Records supplied:
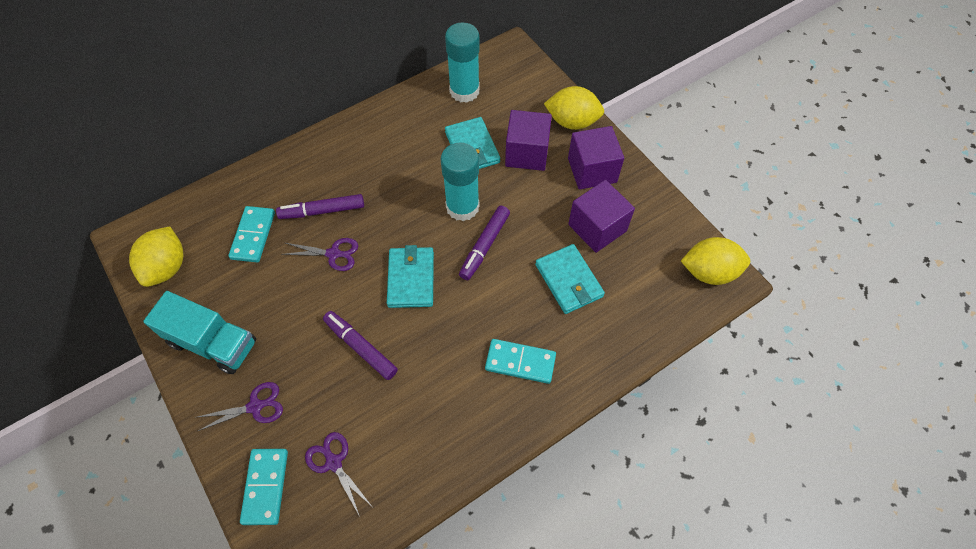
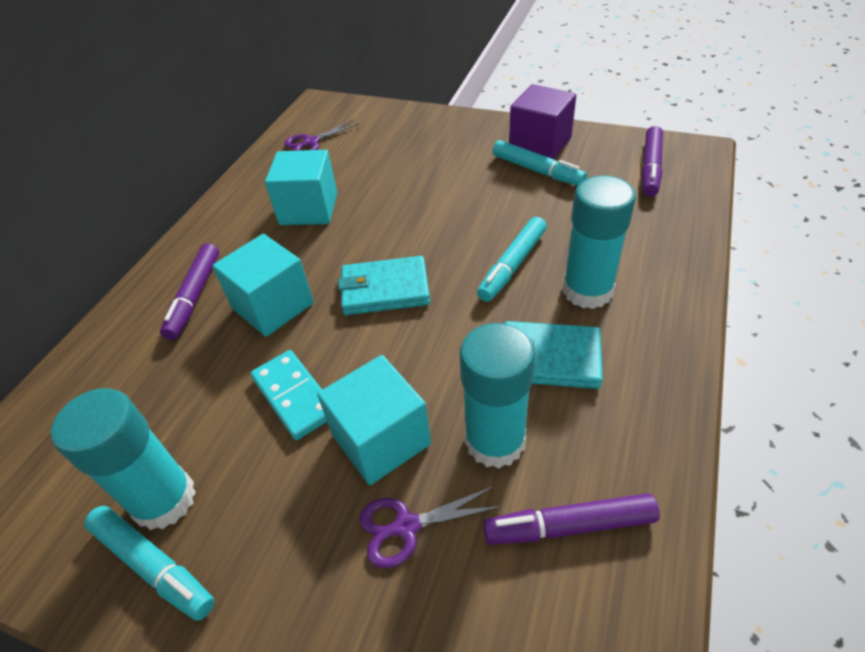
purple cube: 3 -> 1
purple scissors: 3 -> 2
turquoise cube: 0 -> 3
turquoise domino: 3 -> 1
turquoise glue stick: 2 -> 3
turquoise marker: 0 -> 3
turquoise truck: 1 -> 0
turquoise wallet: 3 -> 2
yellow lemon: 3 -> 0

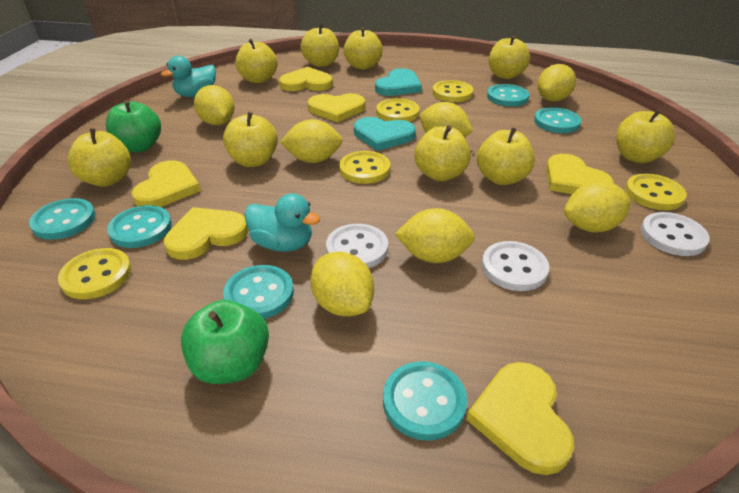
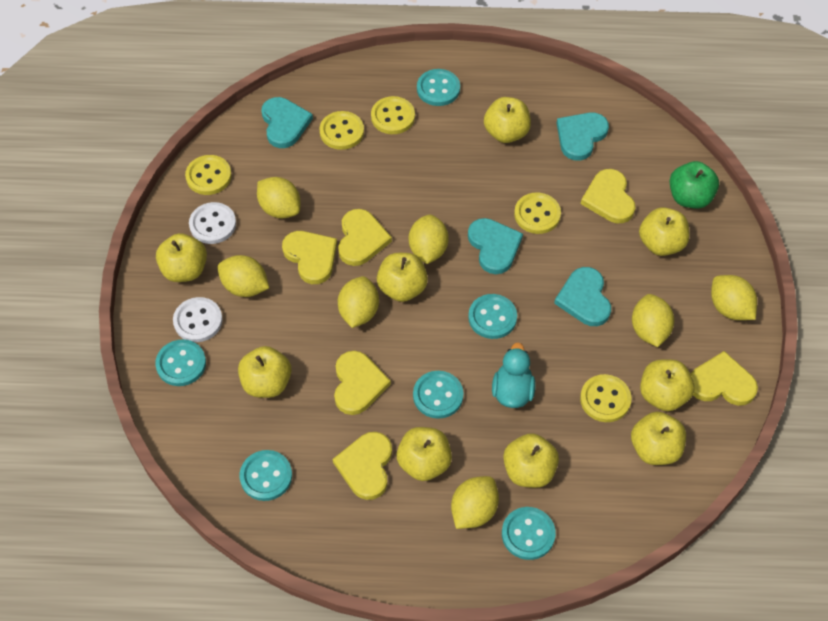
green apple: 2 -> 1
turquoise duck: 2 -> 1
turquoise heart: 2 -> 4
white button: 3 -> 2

Your objective: After you work out how many lines in the material hold the word "turquoise", please respond with that number alone.

Output for this exercise: 8